# Aim of the task:
From the line with "BUZZER pin IO: B1 -> B14" through the line with "SD1 pin SCK: A12 -> A5", repeat the entries verbatim, both end lines included, and add nothing.

# Records for processing:
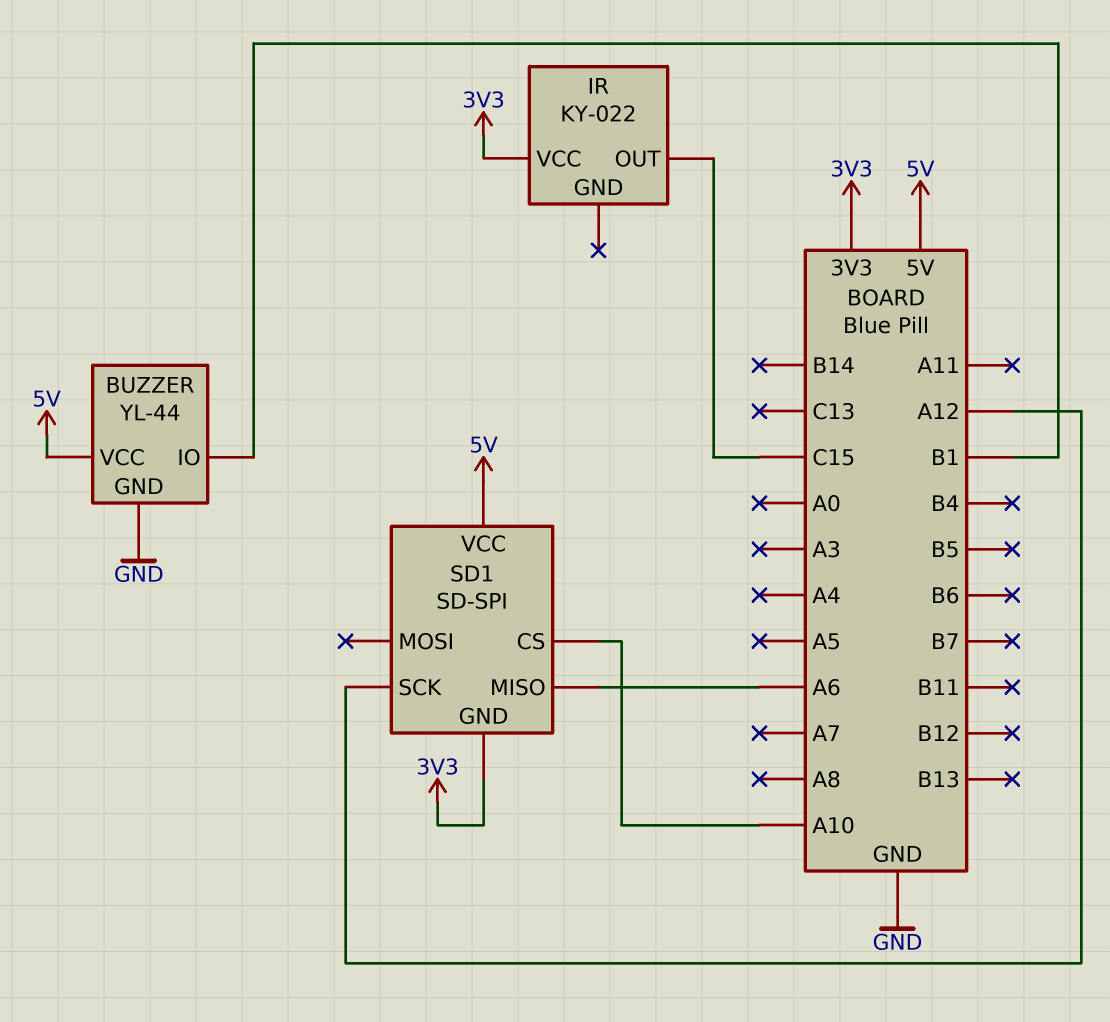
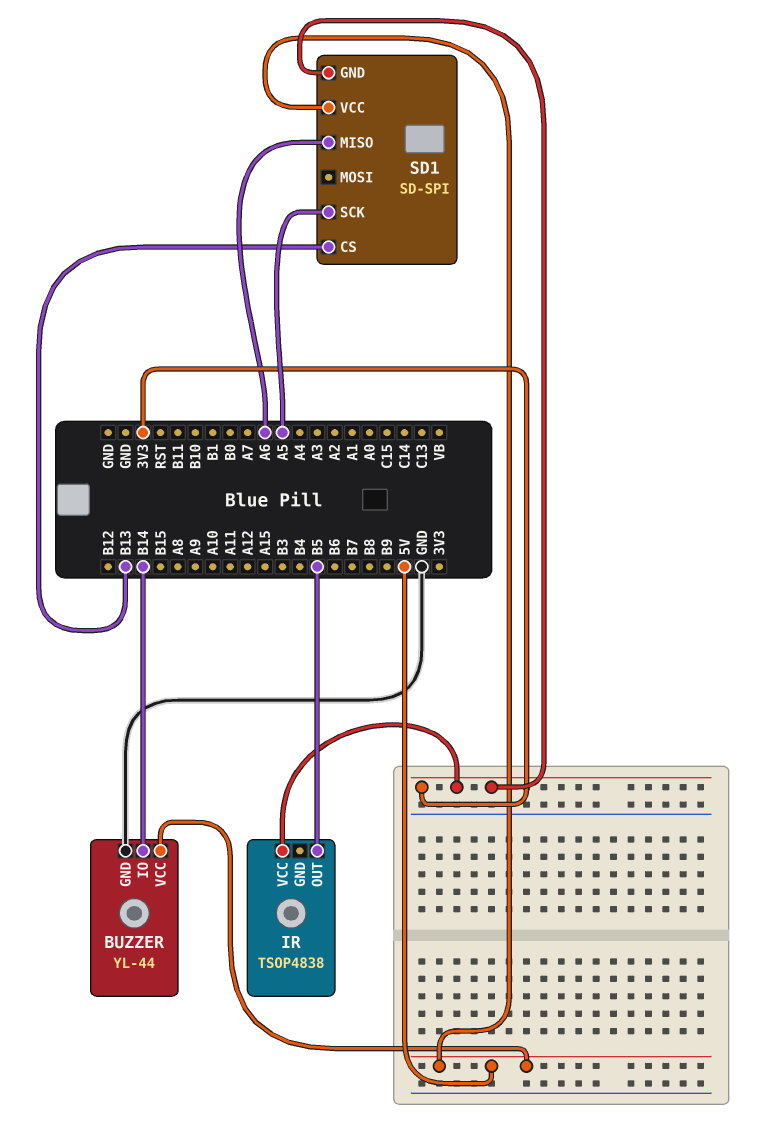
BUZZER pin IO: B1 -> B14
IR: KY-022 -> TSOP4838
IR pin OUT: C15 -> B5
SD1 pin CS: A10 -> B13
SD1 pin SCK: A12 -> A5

==

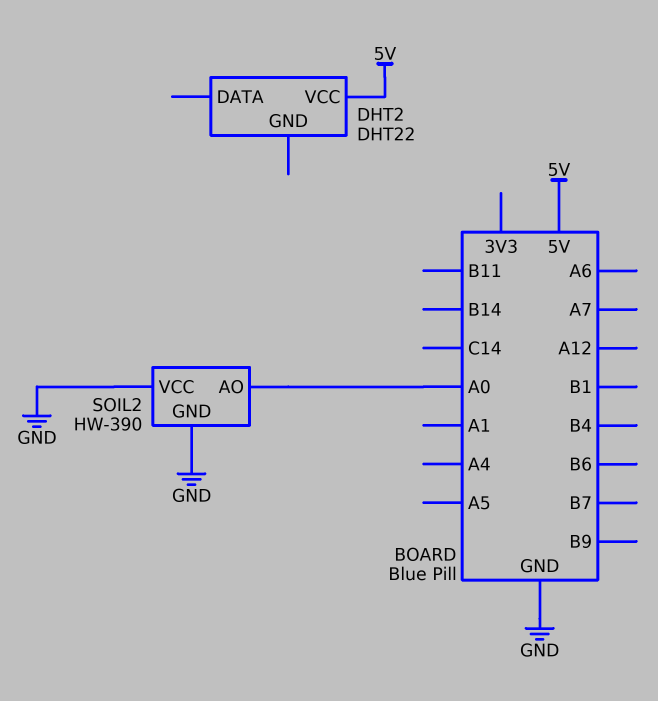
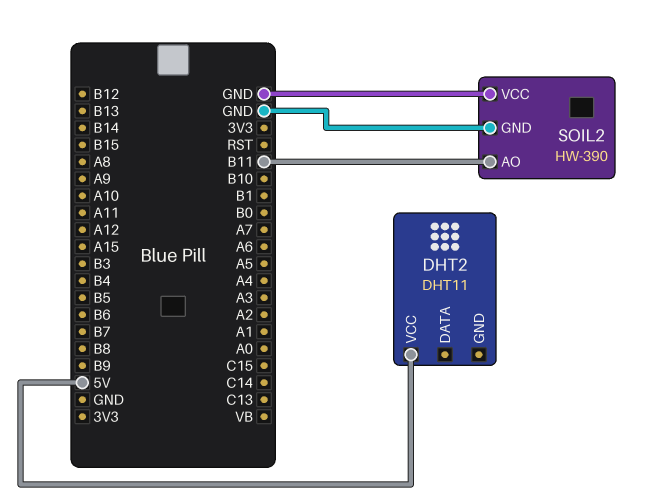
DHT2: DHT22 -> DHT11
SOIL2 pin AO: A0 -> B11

# Task result:
BUZZER pin IO: B1 -> B14
IR: KY-022 -> TSOP4838
IR pin OUT: C15 -> B5
SD1 pin CS: A10 -> B13
SD1 pin SCK: A12 -> A5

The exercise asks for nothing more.